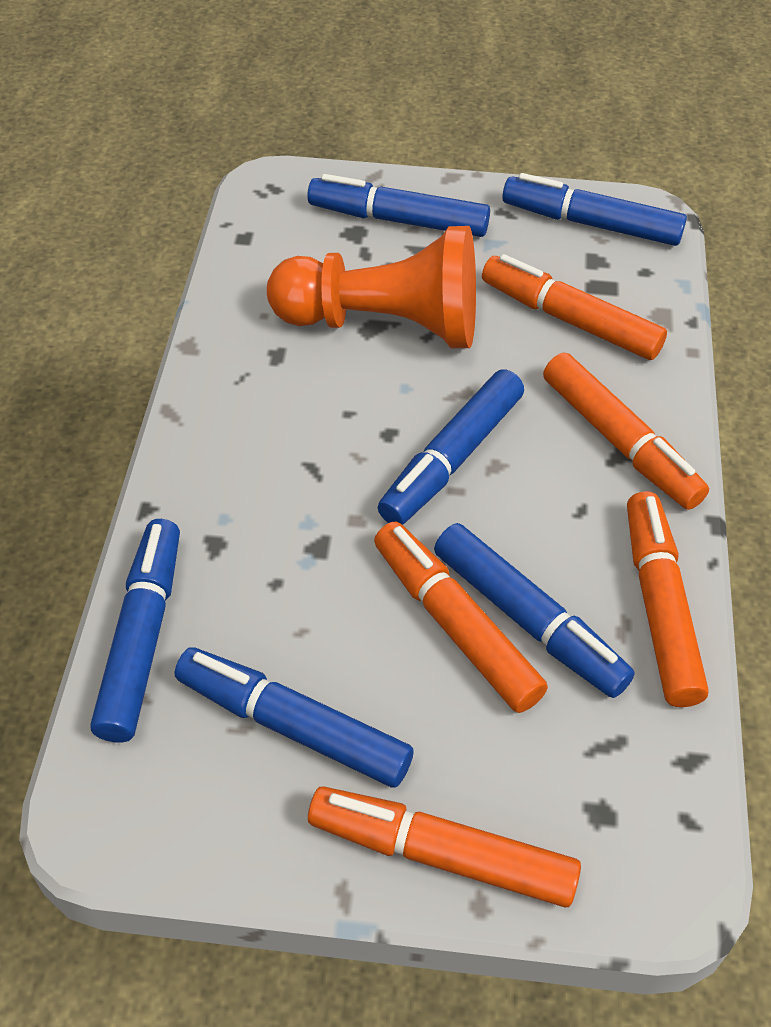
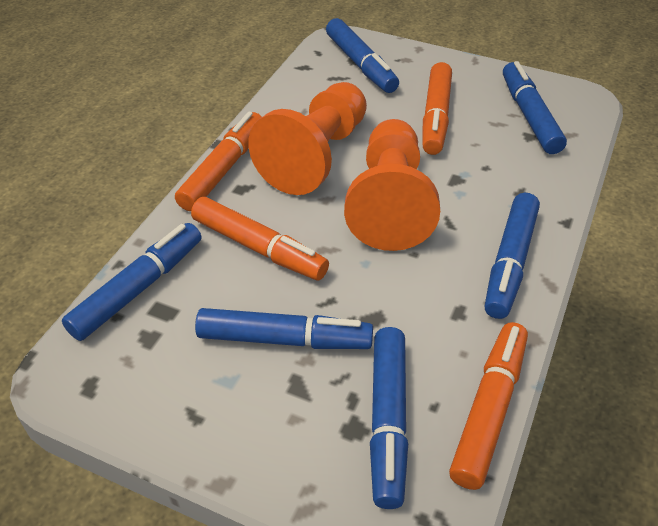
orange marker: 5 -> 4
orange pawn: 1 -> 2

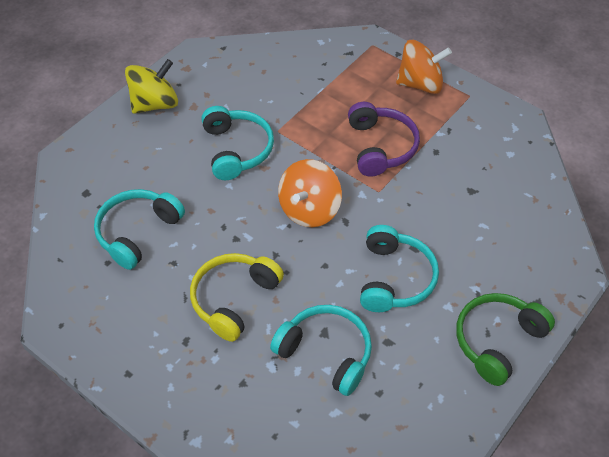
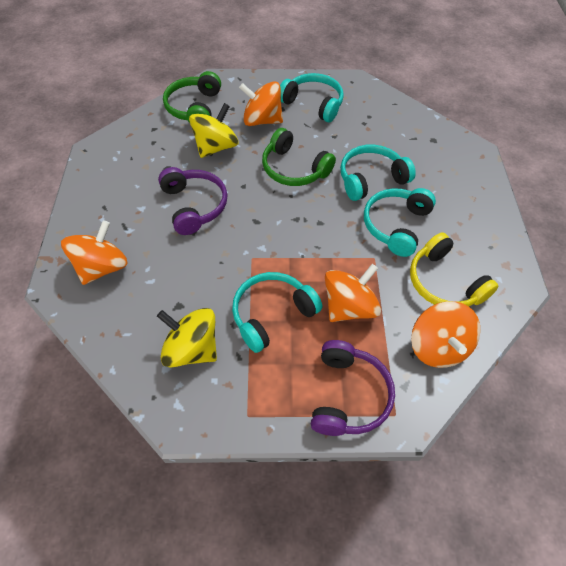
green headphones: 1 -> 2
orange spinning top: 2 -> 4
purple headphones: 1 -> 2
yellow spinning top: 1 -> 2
--
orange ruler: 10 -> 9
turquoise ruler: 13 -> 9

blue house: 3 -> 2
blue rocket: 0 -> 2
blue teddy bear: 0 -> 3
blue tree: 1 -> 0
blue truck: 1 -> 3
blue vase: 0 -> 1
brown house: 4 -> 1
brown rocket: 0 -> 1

§ Brief
Leave out the images and write out the lines above exactly, from the one with "orange marker: 5 -> 4" up to and including the one with "yellow spinning top: 1 -> 2".

§ Solved problem
orange marker: 5 -> 4
orange pawn: 1 -> 2

green headphones: 1 -> 2
orange spinning top: 2 -> 4
purple headphones: 1 -> 2
yellow spinning top: 1 -> 2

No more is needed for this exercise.